(Data provided)
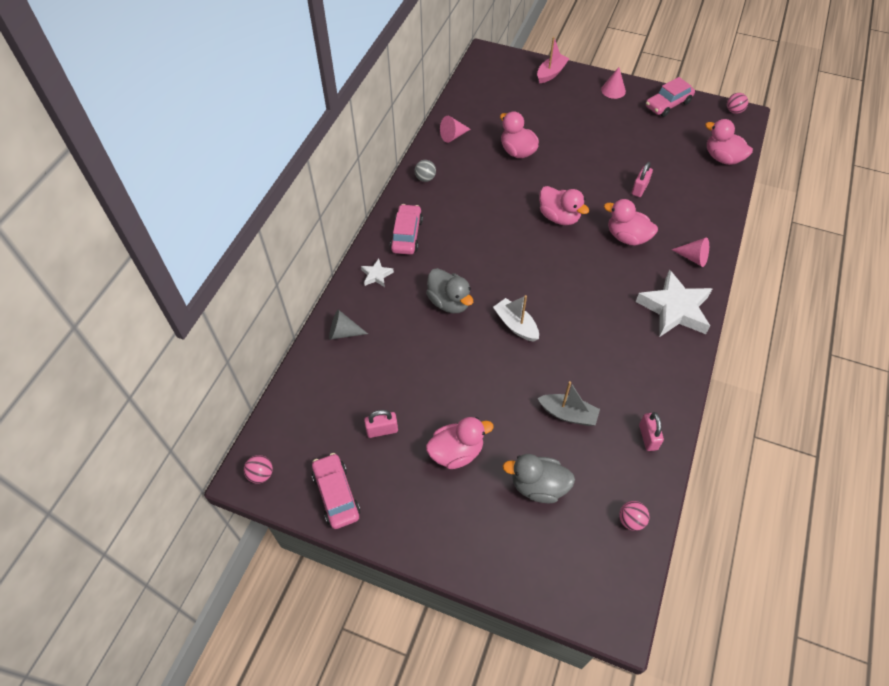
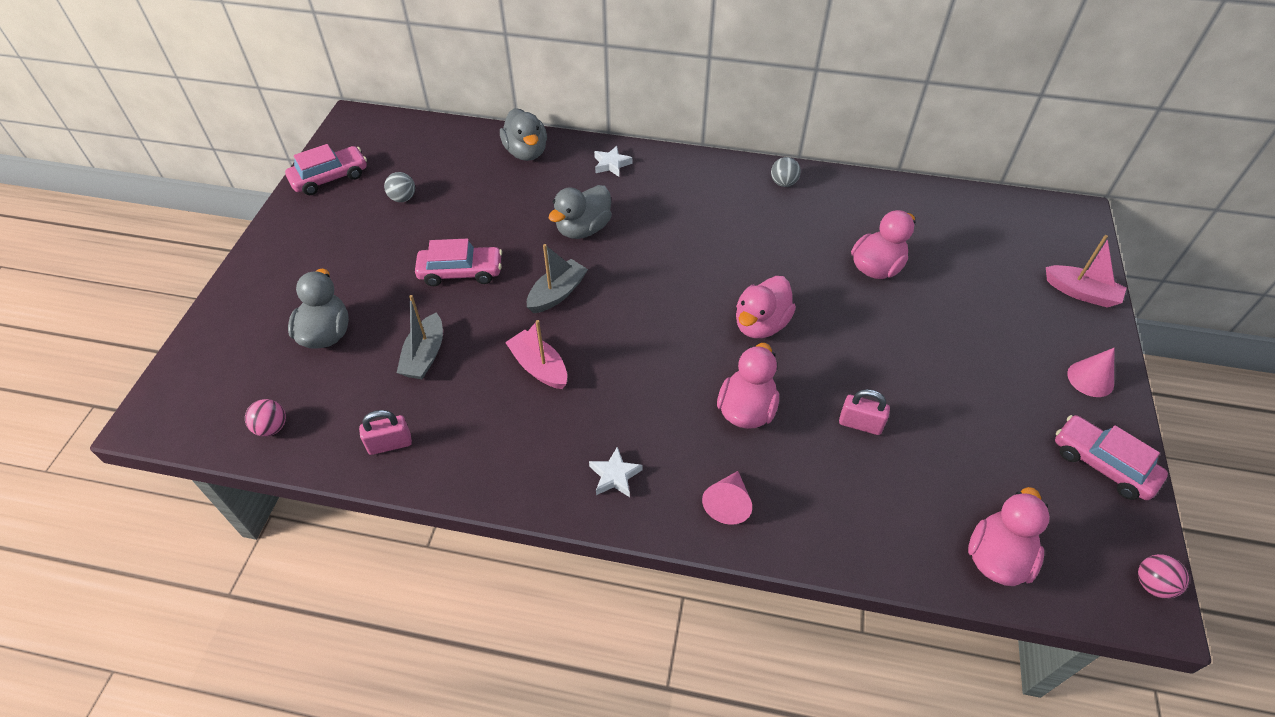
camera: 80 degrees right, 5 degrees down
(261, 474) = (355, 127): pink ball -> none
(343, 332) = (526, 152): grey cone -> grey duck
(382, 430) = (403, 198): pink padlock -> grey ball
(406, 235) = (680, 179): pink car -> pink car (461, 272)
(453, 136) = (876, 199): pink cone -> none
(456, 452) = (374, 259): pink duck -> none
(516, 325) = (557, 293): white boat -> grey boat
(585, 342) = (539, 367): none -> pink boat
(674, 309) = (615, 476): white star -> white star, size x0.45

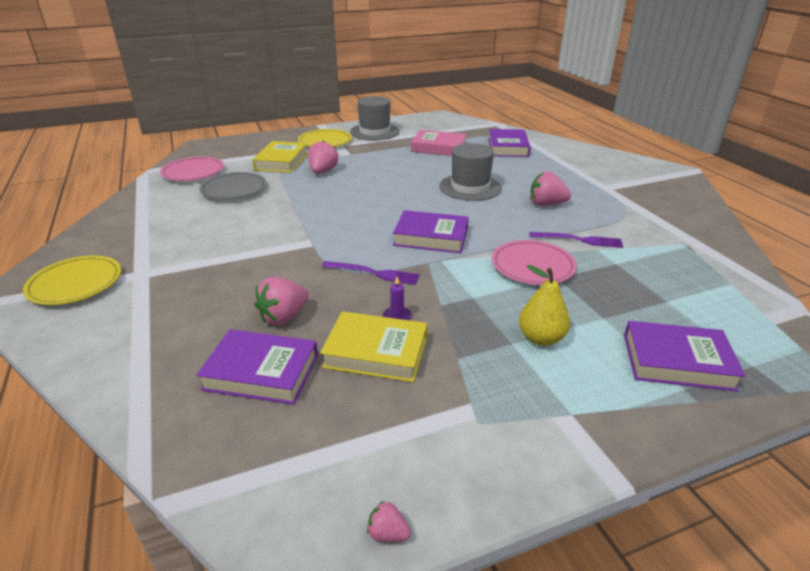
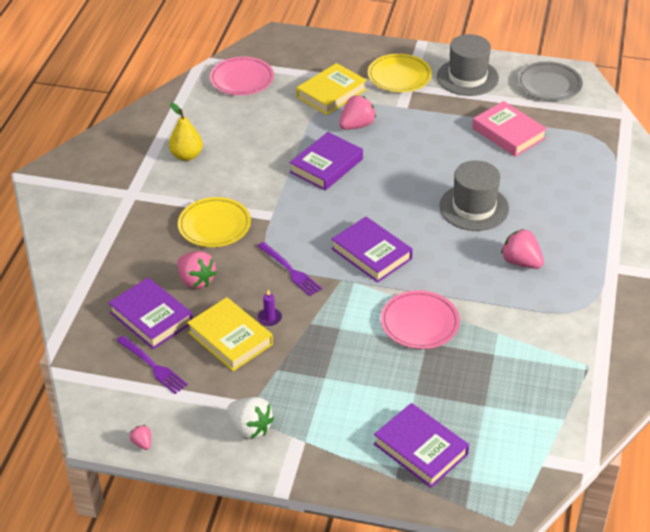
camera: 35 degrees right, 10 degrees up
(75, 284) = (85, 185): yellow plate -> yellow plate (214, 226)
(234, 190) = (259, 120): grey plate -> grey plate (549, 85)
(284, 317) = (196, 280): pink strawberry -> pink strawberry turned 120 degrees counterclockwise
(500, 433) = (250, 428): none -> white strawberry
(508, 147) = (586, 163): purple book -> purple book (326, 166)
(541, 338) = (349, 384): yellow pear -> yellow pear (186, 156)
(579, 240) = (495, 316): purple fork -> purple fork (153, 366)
(End Data provided)
The records above must be echoed exactly, minus their pictures.

Task answer:
camera: 80 degrees right, 5 degrees down
(261, 474) = (355, 127): pink ball -> none
(343, 332) = (526, 152): grey cone -> grey duck
(382, 430) = (403, 198): pink padlock -> grey ball
(406, 235) = (680, 179): pink car -> pink car (461, 272)
(453, 136) = (876, 199): pink cone -> none
(456, 452) = (374, 259): pink duck -> none
(516, 325) = (557, 293): white boat -> grey boat
(585, 342) = (539, 367): none -> pink boat
(674, 309) = (615, 476): white star -> white star, size x0.45

camera: 35 degrees right, 10 degrees up
(75, 284) = (85, 185): yellow plate -> yellow plate (214, 226)
(234, 190) = (259, 120): grey plate -> grey plate (549, 85)
(284, 317) = (196, 280): pink strawberry -> pink strawberry turned 120 degrees counterclockwise
(500, 433) = (250, 428): none -> white strawberry
(508, 147) = (586, 163): purple book -> purple book (326, 166)
(541, 338) = (349, 384): yellow pear -> yellow pear (186, 156)
(579, 240) = (495, 316): purple fork -> purple fork (153, 366)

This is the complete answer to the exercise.